A faithful copy of all the data is required; pictures should not be included.

§ **Object change descriptions**:
'''

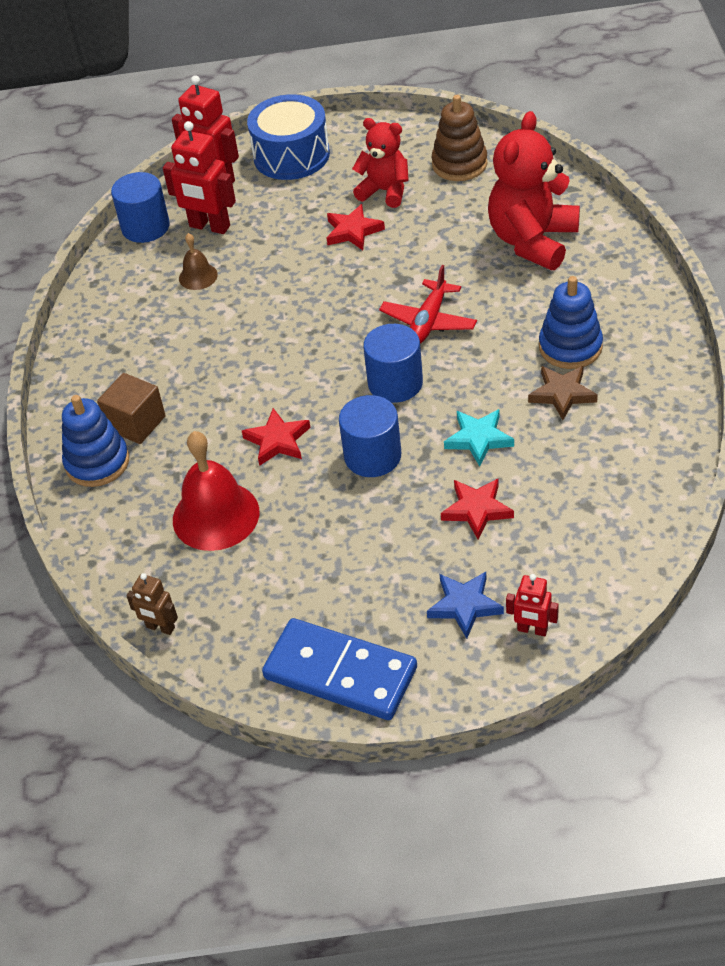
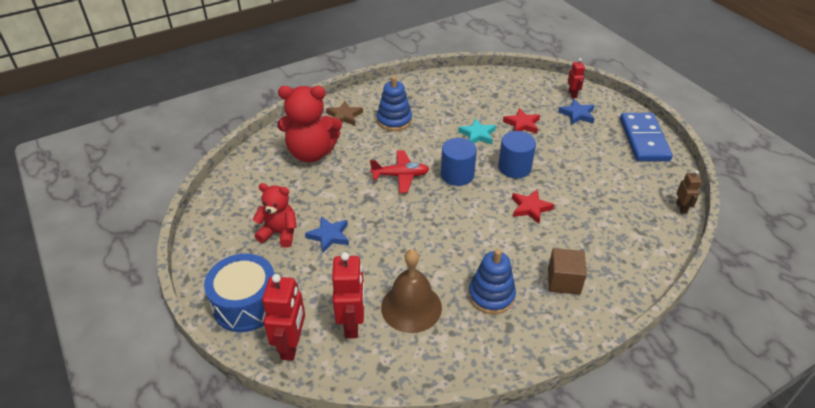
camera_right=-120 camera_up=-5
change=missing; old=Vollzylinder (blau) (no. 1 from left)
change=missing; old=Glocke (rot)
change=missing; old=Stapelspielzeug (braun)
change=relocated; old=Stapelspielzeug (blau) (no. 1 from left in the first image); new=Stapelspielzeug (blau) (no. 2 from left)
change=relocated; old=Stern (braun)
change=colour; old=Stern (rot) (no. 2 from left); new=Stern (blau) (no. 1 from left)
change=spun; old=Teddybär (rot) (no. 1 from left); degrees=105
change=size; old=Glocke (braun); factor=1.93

'''

§ **Final answer**:
camera_right=-120 camera_up=-5
change=missing; old=Vollzylinder (blau) (no. 1 from left)
change=missing; old=Glocke (rot)
change=missing; old=Stapelspielzeug (braun)
change=relocated; old=Stapelspielzeug (blau) (no. 1 from left in the first image); new=Stapelspielzeug (blau) (no. 2 from left)
change=relocated; old=Stern (braun)
change=colour; old=Stern (rot) (no. 2 from left); new=Stern (blau) (no. 1 from left)
change=spun; old=Teddybär (rot) (no. 1 from left); degrees=105
change=size; old=Glocke (braun); factor=1.93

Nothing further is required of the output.